### Exercise requirements
The complete listing goes into the output exactly, without its pictures.

### Exercise inputs
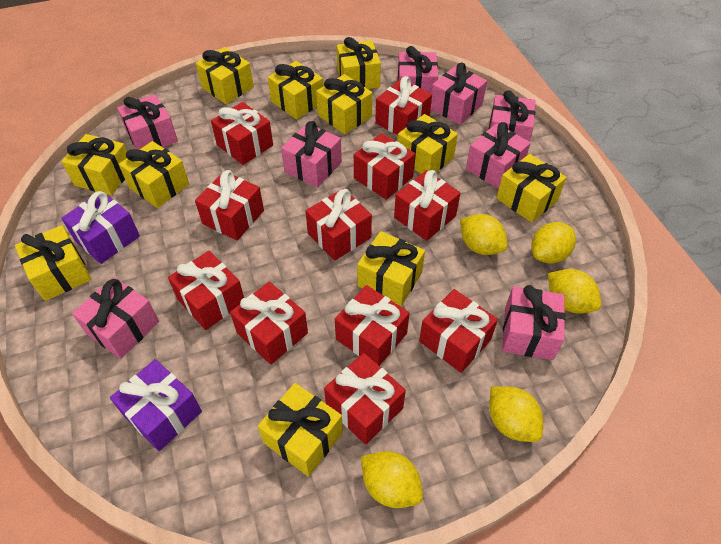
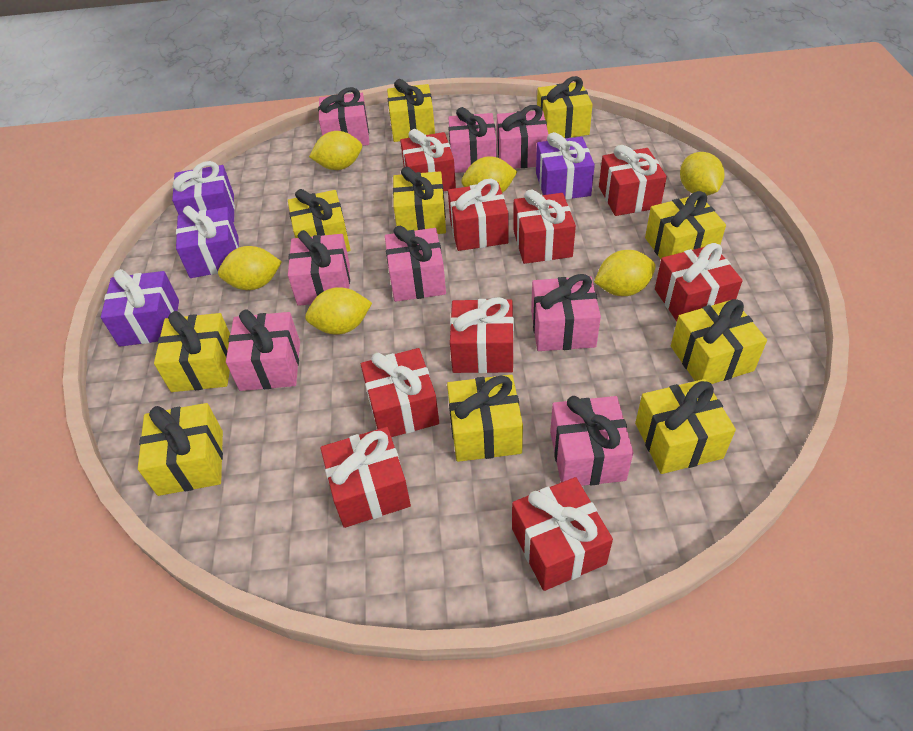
purple gift: 2 -> 4
red gift: 11 -> 9
yellow gift: 11 -> 10
yellow lemon: 5 -> 6

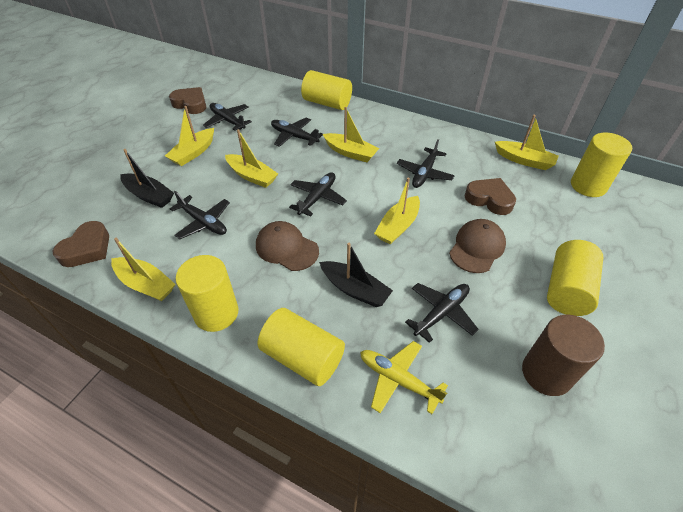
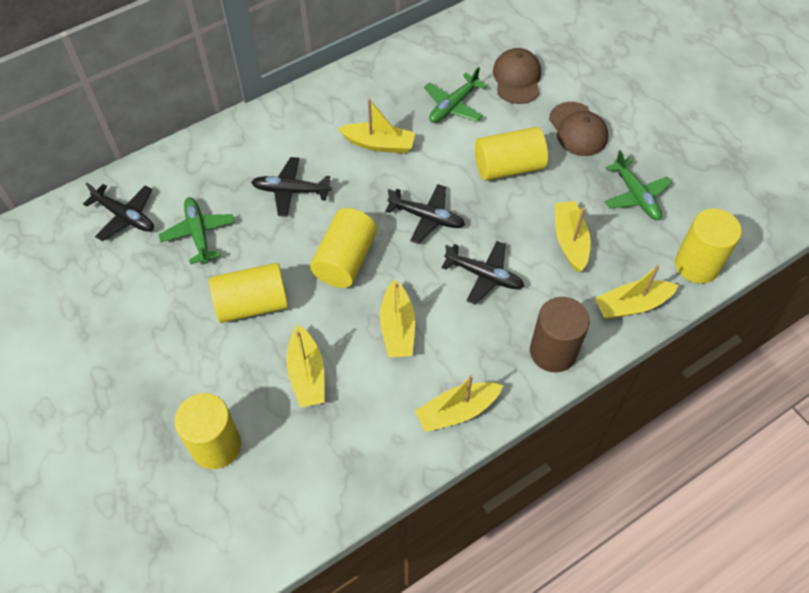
black boat: 2 -> 0
black plane: 6 -> 4
brown heart: 3 -> 0
green plane: 0 -> 3
yellow plane: 1 -> 0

### Answer to this problem
purple gift: 2 -> 4
red gift: 11 -> 9
yellow gift: 11 -> 10
yellow lemon: 5 -> 6

black boat: 2 -> 0
black plane: 6 -> 4
brown heart: 3 -> 0
green plane: 0 -> 3
yellow plane: 1 -> 0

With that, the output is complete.